Supplied data:
——————

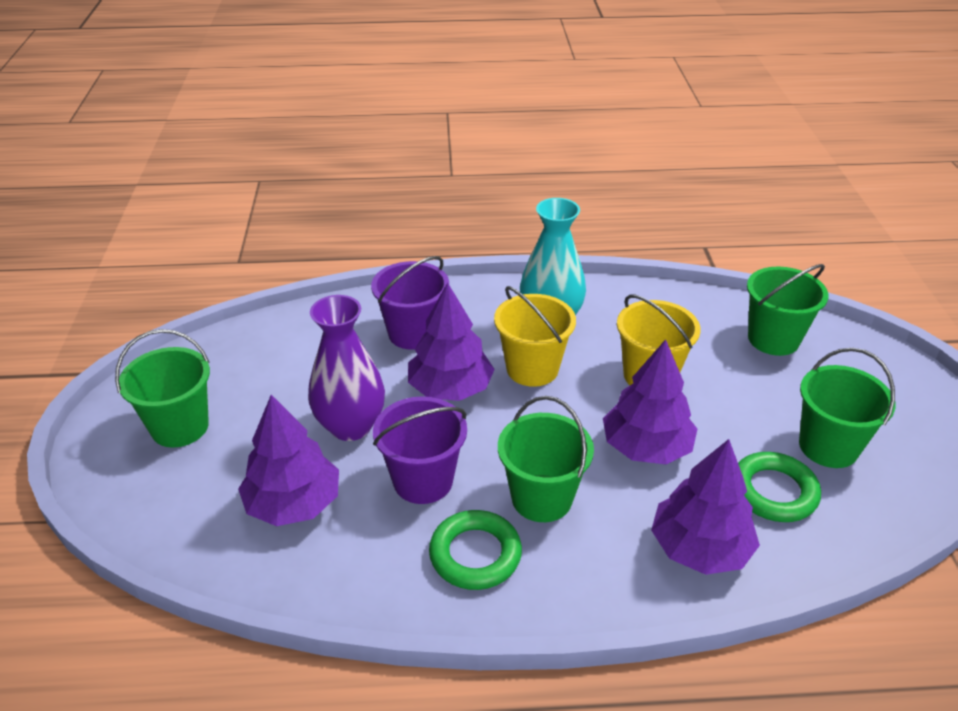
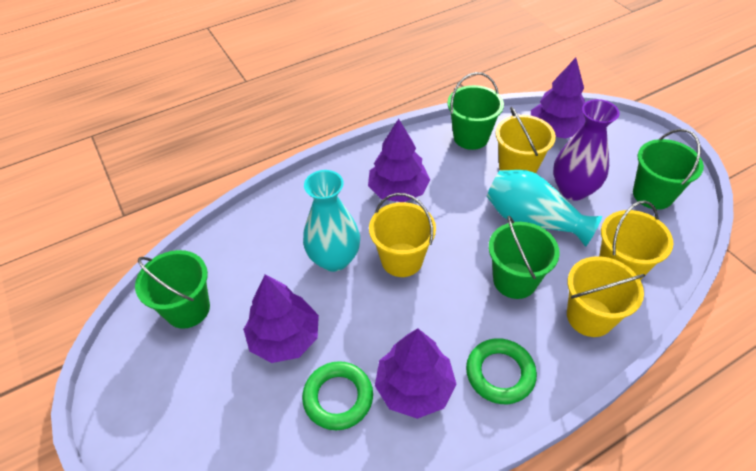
purple bucket: 2 -> 0
turquoise vase: 1 -> 2
yellow bucket: 2 -> 4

——————

Try it: Reproduce the listing word for word and omit its pictures.

Exercise result:
purple bucket: 2 -> 0
turquoise vase: 1 -> 2
yellow bucket: 2 -> 4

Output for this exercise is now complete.